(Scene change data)

+ + + + + + +

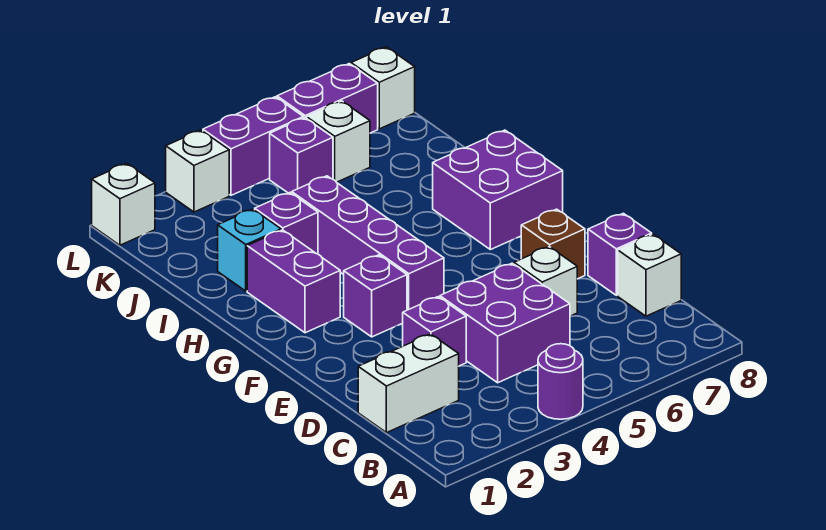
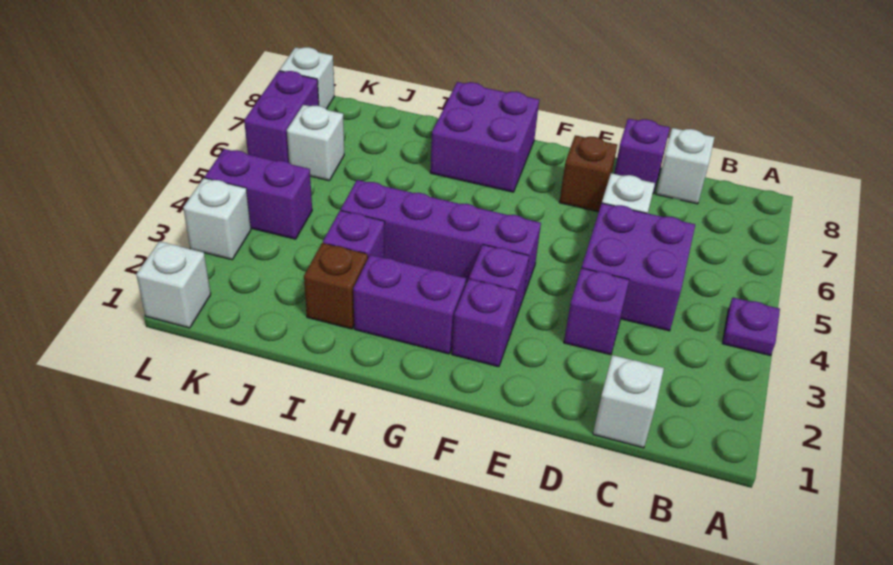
purple round brick A4 level 1 -> purple plate A4 level 1
white brick C1:C2 level 1 -> white brick C1 level 1
cyan brick I2 level 1 -> brown brick I2 level 1
purple brick K5 level 1 -> purple brick F2 level 1
purple brick L4:L5 level 1 -> purple brick K4:L4 level 1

+ + + + + + +

:: TASK ITEM ::
After locating the line with "cyan brick I2", output that line and every later one exactly, through the end of the entries above.

:: RESULT ::
cyan brick I2 level 1 -> brown brick I2 level 1
purple brick K5 level 1 -> purple brick F2 level 1
purple brick L4:L5 level 1 -> purple brick K4:L4 level 1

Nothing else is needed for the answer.